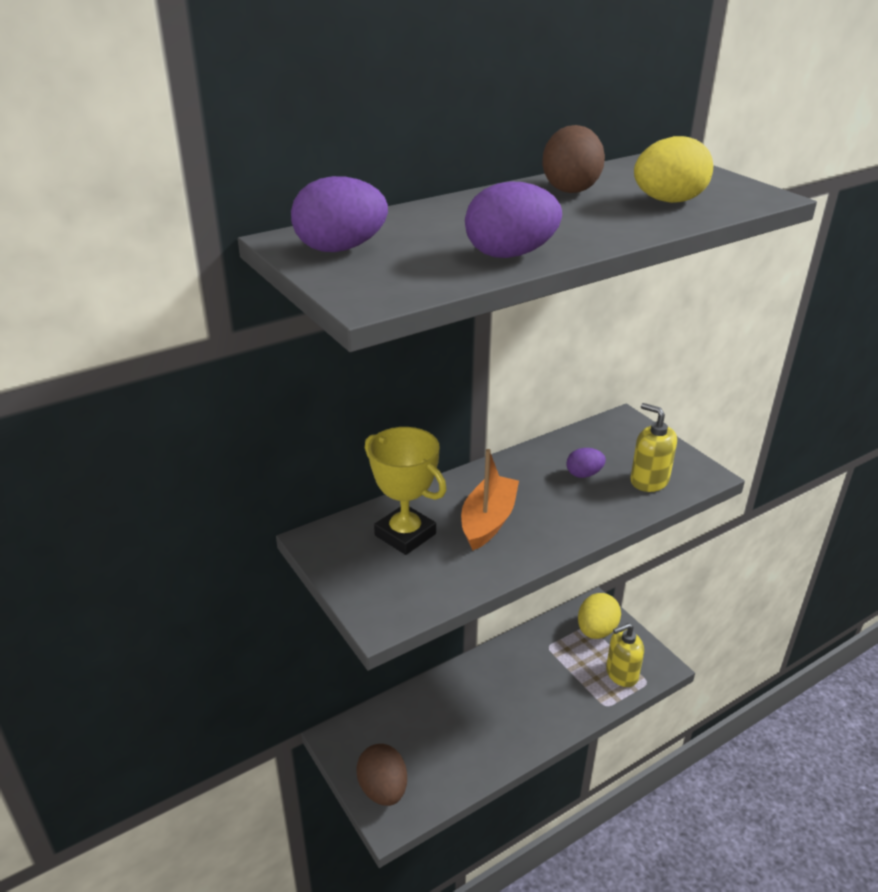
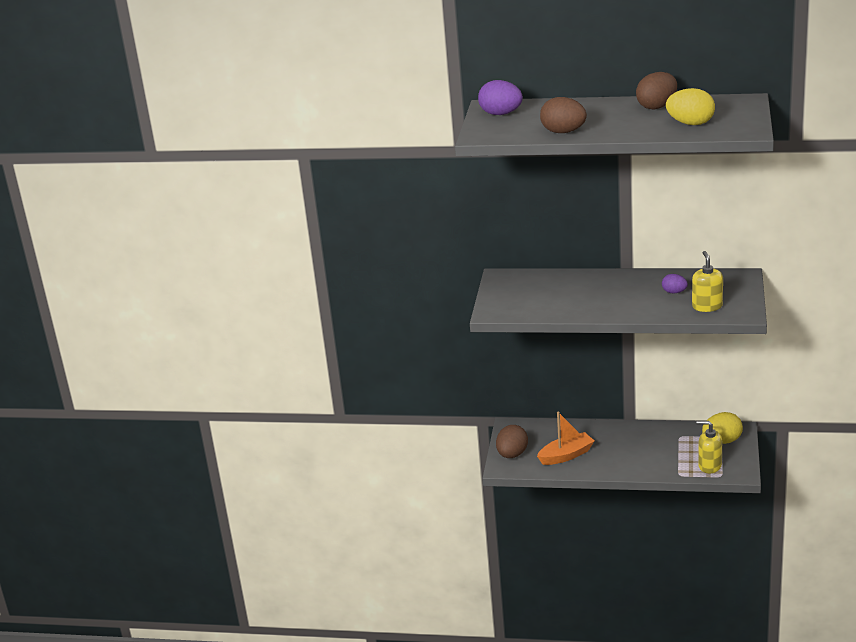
camera: 45 degrees right, 5 degrees down
(405, 535) = (543, 287): yellow trophy -> none
(488, 521) = (591, 295): orange boat -> orange boat (566, 455)
(510, 255) = (563, 132): purple egg -> brown egg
***
#### TASK DESCRIPTION:
Exclude the pictures. Write out the remaining data exactly.

#### TASK SOLUTION:
camera: 45 degrees right, 5 degrees down
(405, 535) = (543, 287): yellow trophy -> none
(488, 521) = (591, 295): orange boat -> orange boat (566, 455)
(510, 255) = (563, 132): purple egg -> brown egg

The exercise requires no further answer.